Task description: Skip every picture while you write out the records below, from the first line through the one that contains "(482, 172) = (356, 248): none -> brown domino", both ends kept.

───── Data records ─────

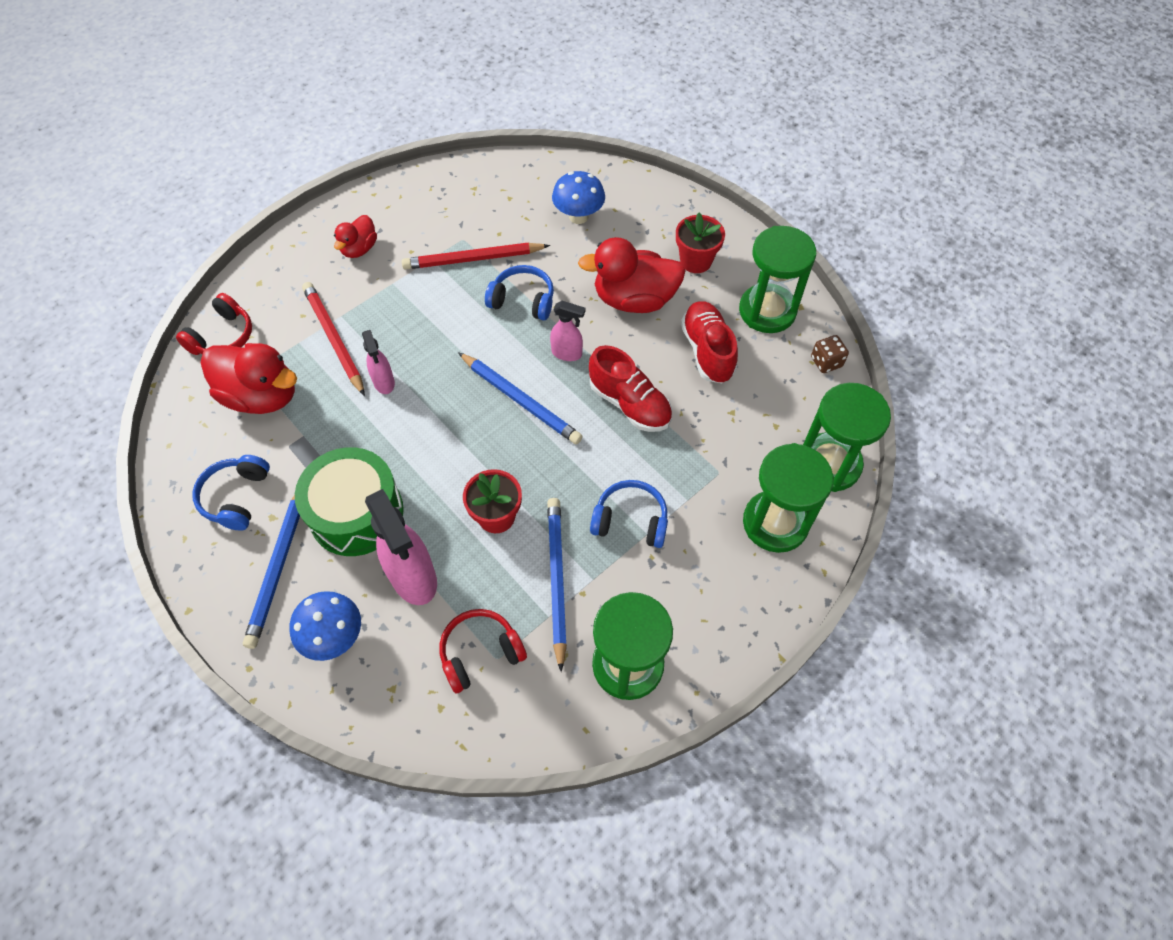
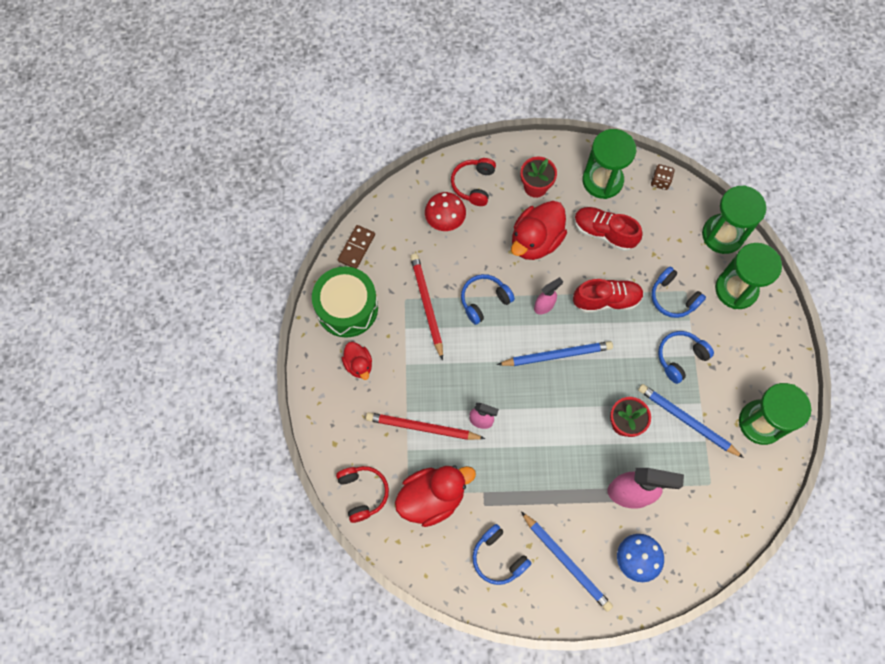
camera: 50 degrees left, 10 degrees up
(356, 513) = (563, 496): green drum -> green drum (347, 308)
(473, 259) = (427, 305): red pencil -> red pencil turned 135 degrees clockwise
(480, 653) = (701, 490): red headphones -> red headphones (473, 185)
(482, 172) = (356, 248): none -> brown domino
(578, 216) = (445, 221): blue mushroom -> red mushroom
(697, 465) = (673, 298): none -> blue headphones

─────

Output of the task:
camera: 50 degrees left, 10 degrees up
(356, 513) = (563, 496): green drum -> green drum (347, 308)
(473, 259) = (427, 305): red pencil -> red pencil turned 135 degrees clockwise
(480, 653) = (701, 490): red headphones -> red headphones (473, 185)
(482, 172) = (356, 248): none -> brown domino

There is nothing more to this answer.